* BEGIN Entries supplied *

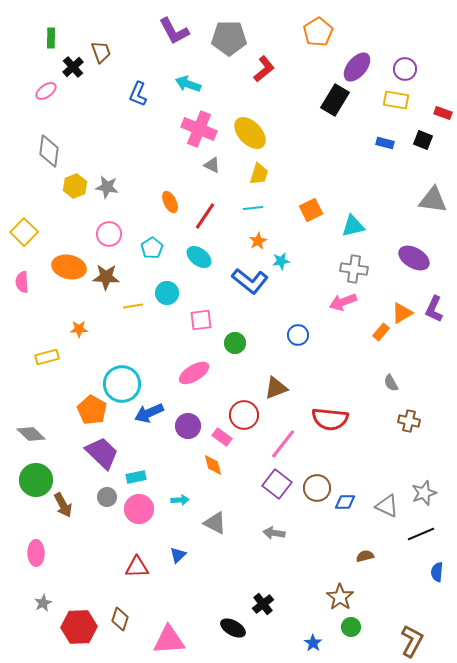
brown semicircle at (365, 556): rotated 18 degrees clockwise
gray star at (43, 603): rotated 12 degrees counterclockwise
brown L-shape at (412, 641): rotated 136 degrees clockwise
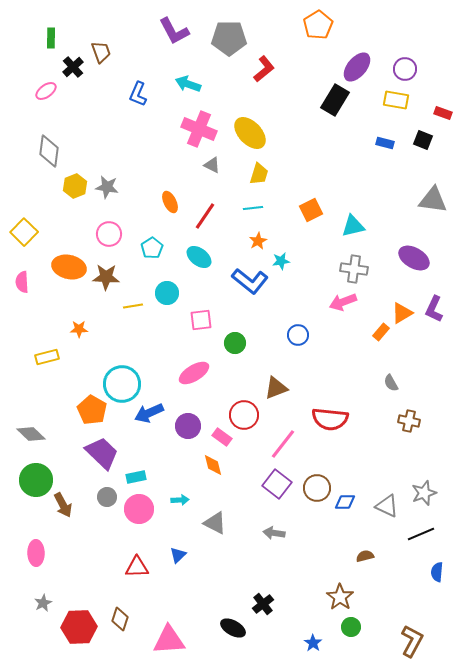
orange pentagon at (318, 32): moved 7 px up
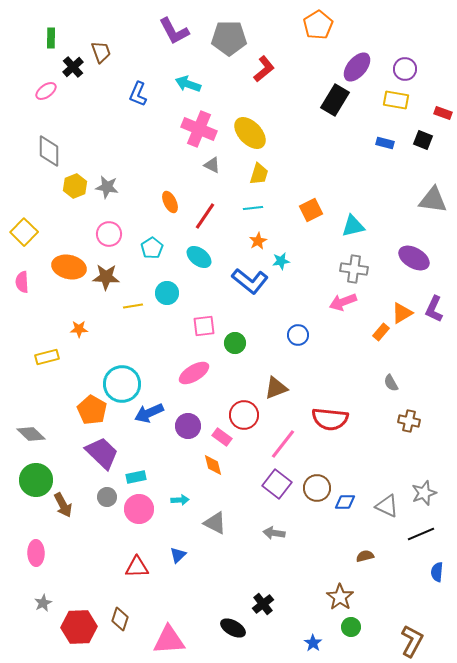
gray diamond at (49, 151): rotated 8 degrees counterclockwise
pink square at (201, 320): moved 3 px right, 6 px down
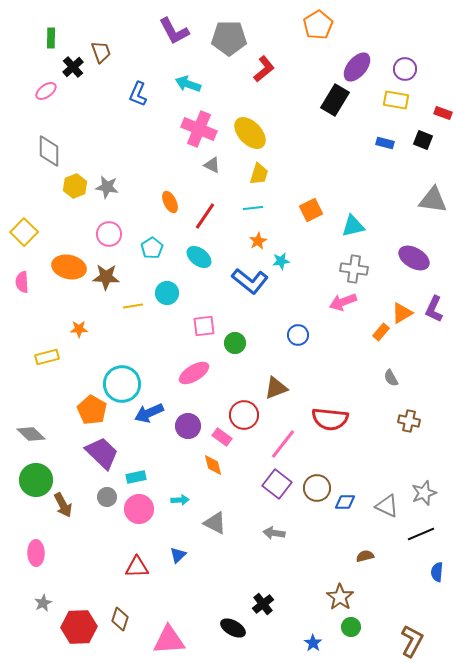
gray semicircle at (391, 383): moved 5 px up
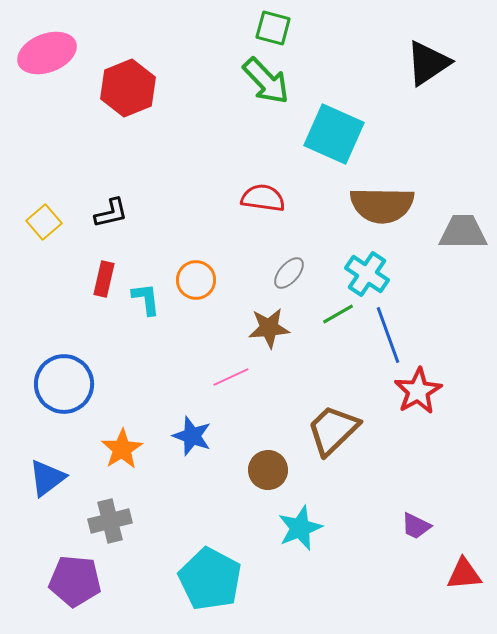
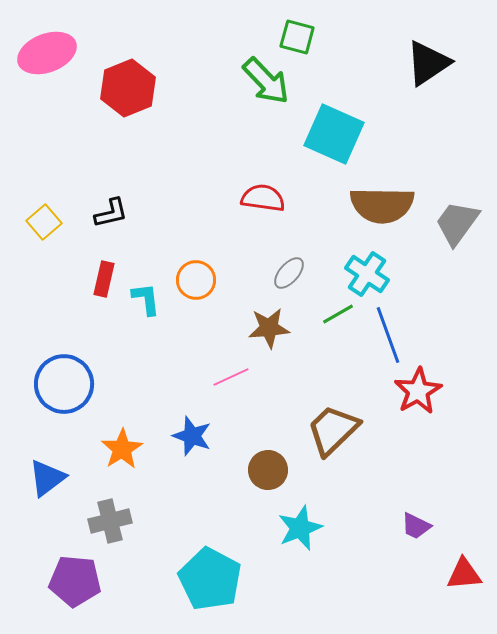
green square: moved 24 px right, 9 px down
gray trapezoid: moved 6 px left, 9 px up; rotated 54 degrees counterclockwise
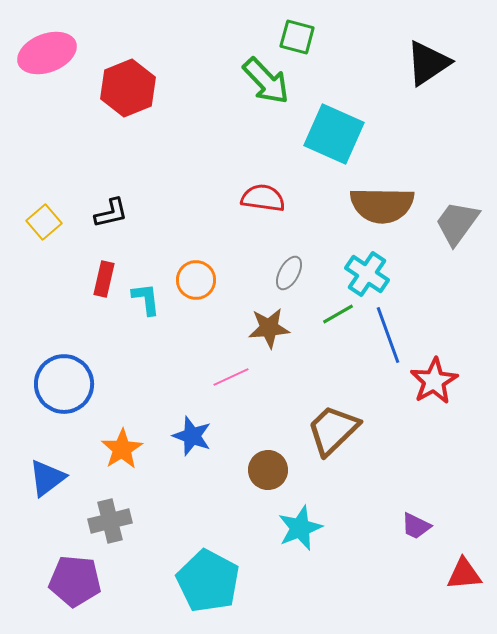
gray ellipse: rotated 12 degrees counterclockwise
red star: moved 16 px right, 10 px up
cyan pentagon: moved 2 px left, 2 px down
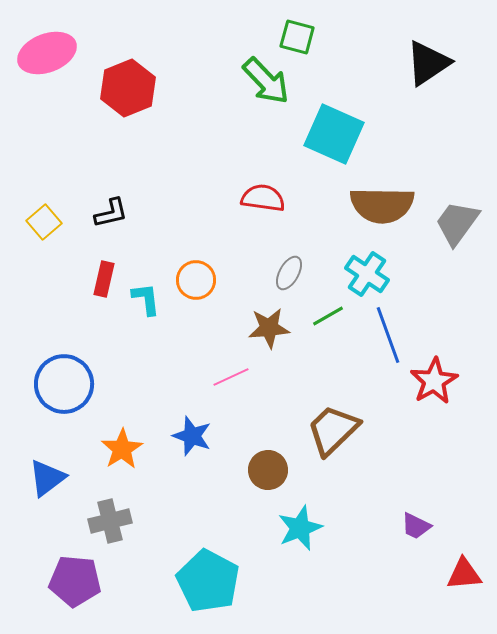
green line: moved 10 px left, 2 px down
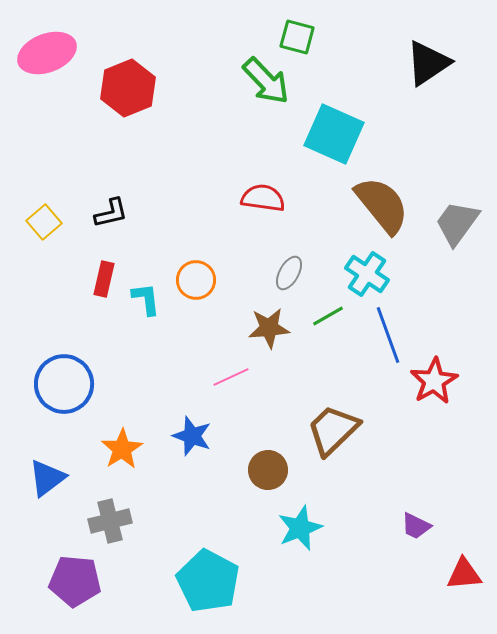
brown semicircle: rotated 130 degrees counterclockwise
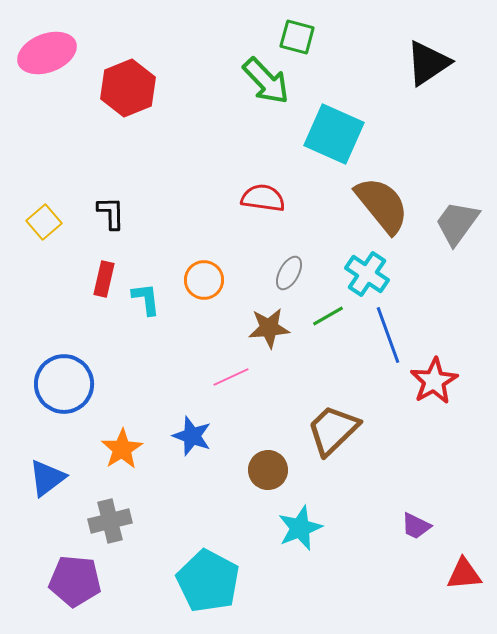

* END Entries supplied *

Copy out word for word the lines from the one containing "gray ellipse: rotated" through the last of the lines above, inclusive, and leave out the pictures.

gray ellipse: rotated 12 degrees counterclockwise
red star: moved 16 px right, 10 px up
cyan pentagon: moved 2 px left, 2 px down
green line: moved 10 px left, 2 px down
brown semicircle: rotated 130 degrees counterclockwise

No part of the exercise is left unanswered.